--- Begin Task data ---
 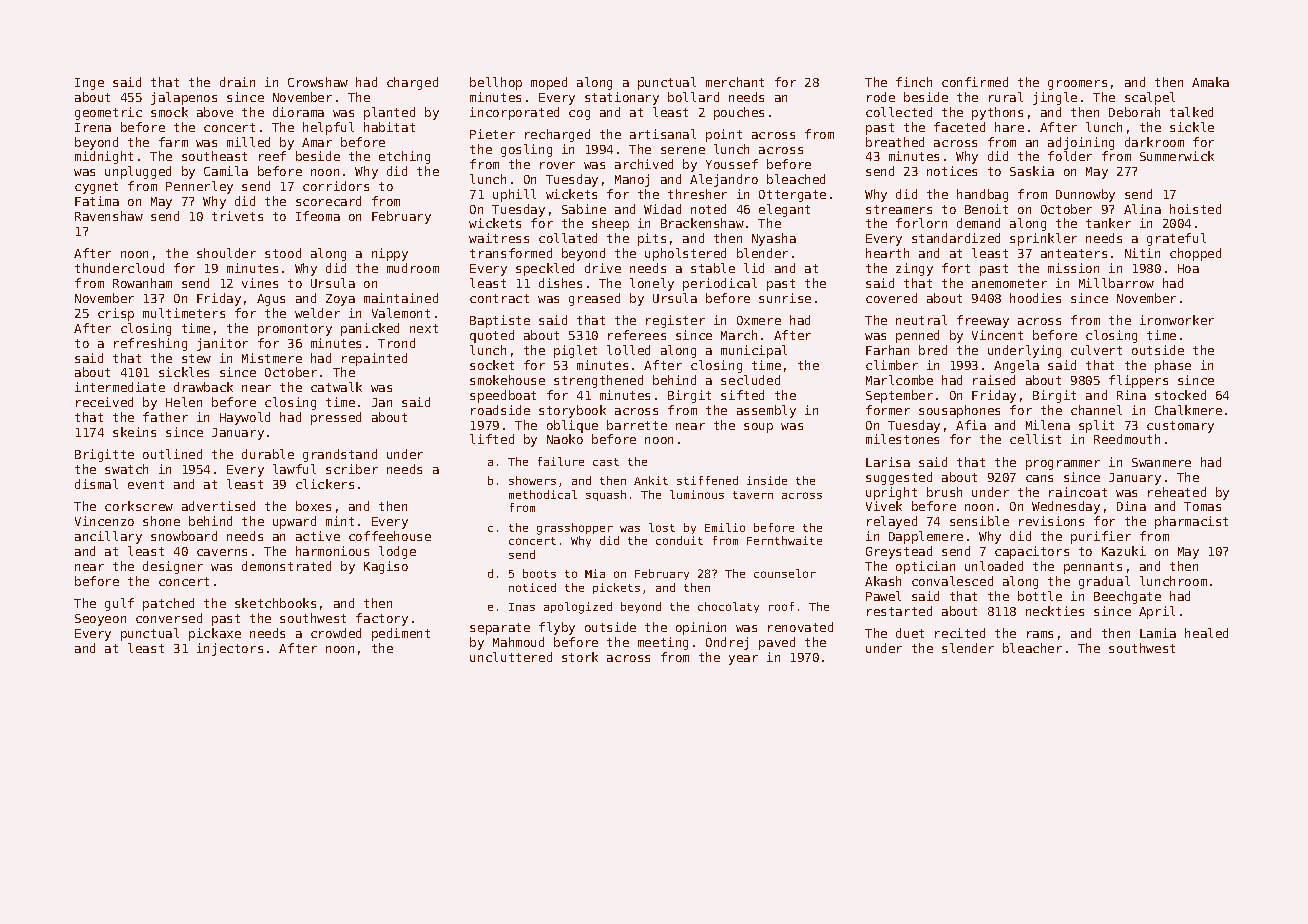 What do you see at coordinates (514, 195) in the document?
I see `uphill` at bounding box center [514, 195].
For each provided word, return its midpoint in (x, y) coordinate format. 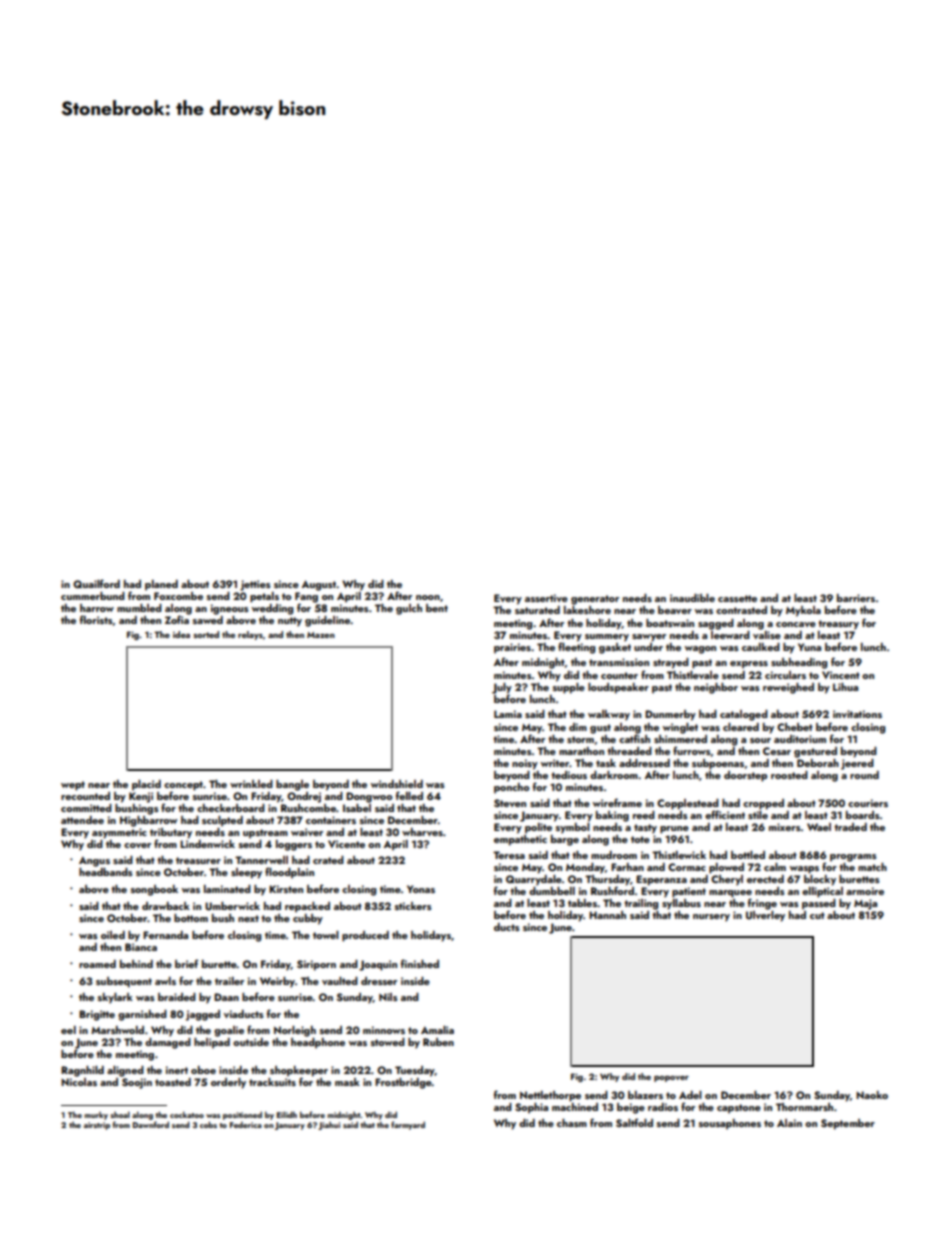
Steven (510, 803)
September (848, 1124)
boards (863, 815)
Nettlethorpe (550, 1096)
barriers (856, 598)
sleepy (246, 873)
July (502, 688)
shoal (120, 1114)
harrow (97, 608)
--- End Task data ---
_What is expected:_
Lay out every line of the records above as a numbered list, omitting blank lines and leaving out the pictures.

_Result:_
1.   What do you see at coordinates (514, 195) in the document?
2. I see `uphill` at bounding box center [514, 195].
3. For each provided word, return its midpoint in (x, y) coordinate format. 
4. Steven (510, 803)
5. September (848, 1124)
6. boards (863, 815)
7. Nettlethorpe (550, 1096)
8. barriers (856, 598)
9. sleepy (246, 873)
10. July (502, 688)
11. shoal (120, 1114)
12. harrow (97, 608)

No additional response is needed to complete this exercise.